■ **DATASET**

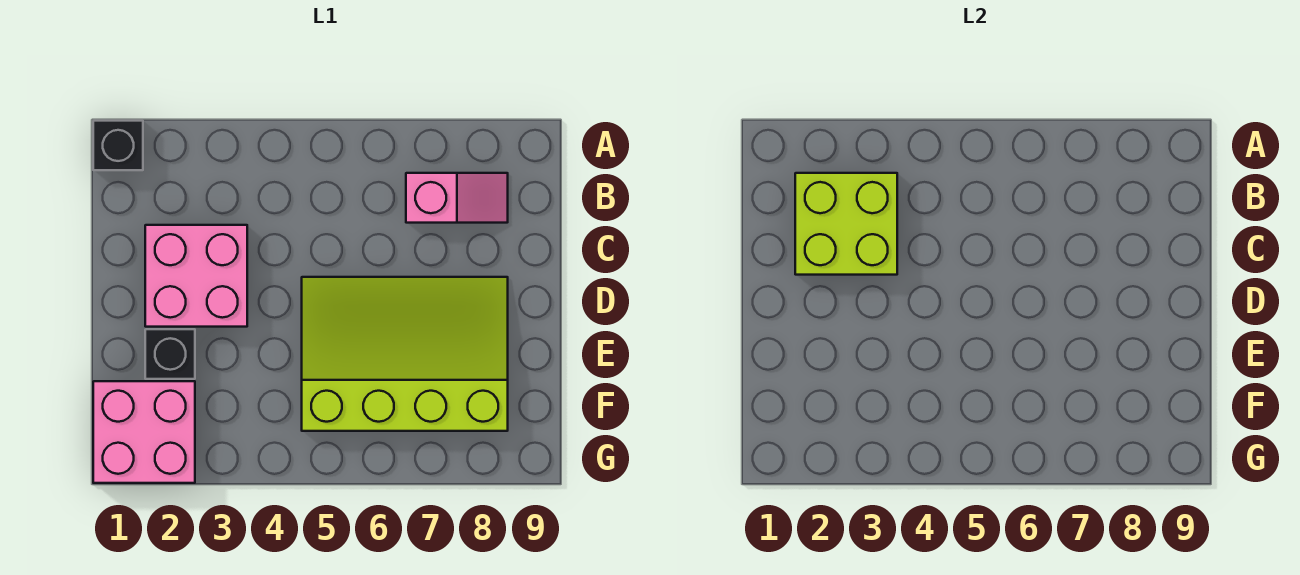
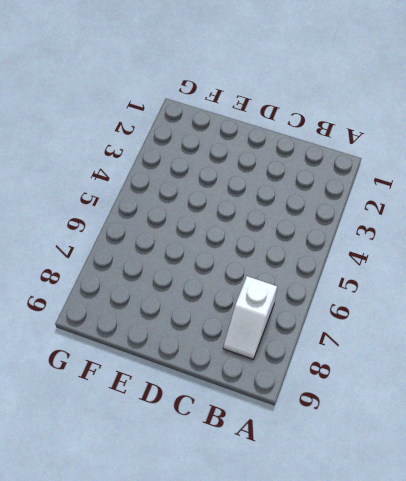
white slope B7:B8 level 1 top 7 -> pink slope B7:B8 level 1 top 7
none -> black brick A1 level 1
none -> pink brick C2:D3 level 1

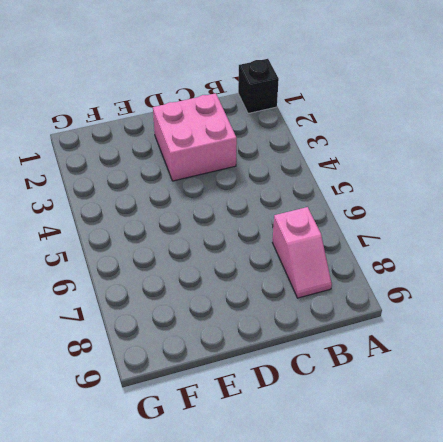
none -> lime slope D5:F8 level 1 top F
none -> black brick E2 level 1

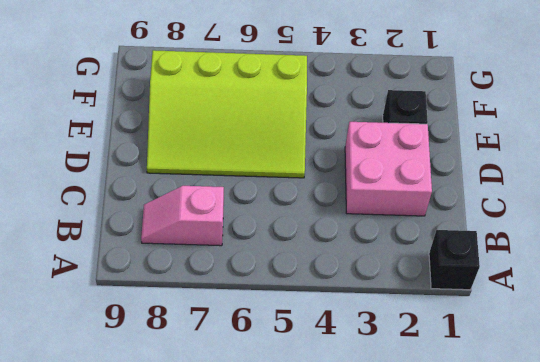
none -> pink brick F1:G2 level 1
none -> lime brick B2:C3 level 2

■ **YOUR ASSIGNMENT**
Set down word for word the lines beginning with the one containing "none -> black brick E2 level 1" and ending with the last line of the listing, inclusive. Omit every picture.

■ **TASK RESULT**
none -> black brick E2 level 1

none -> pink brick F1:G2 level 1
none -> lime brick B2:C3 level 2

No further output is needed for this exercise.